- What the exercise asks:
Count the lines in the listing that contain the string "October", with case counting, and reply with only the number.

- Exercise inputs:
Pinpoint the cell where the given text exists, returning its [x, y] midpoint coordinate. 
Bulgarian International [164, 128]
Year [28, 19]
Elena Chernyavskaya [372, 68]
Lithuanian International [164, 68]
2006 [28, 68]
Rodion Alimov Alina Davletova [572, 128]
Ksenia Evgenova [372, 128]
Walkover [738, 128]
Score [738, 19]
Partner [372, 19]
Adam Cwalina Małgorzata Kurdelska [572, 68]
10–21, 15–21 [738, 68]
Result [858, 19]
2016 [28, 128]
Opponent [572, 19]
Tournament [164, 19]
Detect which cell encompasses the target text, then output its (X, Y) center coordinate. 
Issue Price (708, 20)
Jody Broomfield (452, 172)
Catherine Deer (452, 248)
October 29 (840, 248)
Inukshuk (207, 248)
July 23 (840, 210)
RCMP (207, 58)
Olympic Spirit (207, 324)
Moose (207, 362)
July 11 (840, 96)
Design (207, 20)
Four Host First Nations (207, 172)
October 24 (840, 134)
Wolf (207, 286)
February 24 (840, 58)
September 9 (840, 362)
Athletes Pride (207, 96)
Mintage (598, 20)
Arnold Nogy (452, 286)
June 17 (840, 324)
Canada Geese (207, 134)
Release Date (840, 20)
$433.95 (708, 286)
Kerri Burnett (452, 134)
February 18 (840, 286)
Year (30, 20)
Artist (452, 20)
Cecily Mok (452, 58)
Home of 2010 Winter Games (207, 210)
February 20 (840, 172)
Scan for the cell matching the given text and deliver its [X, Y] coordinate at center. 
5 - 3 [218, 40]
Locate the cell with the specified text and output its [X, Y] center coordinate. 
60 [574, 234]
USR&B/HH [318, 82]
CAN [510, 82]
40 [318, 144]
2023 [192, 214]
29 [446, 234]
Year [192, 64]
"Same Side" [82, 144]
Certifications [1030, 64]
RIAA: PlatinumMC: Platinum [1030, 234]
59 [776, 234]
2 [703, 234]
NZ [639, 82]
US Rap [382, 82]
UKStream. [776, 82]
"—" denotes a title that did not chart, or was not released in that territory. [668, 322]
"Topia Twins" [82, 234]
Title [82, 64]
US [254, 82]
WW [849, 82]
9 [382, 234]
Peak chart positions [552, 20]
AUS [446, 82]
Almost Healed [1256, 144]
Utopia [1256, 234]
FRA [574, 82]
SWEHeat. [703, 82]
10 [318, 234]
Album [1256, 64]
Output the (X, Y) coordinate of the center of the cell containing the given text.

- Exercise output:
2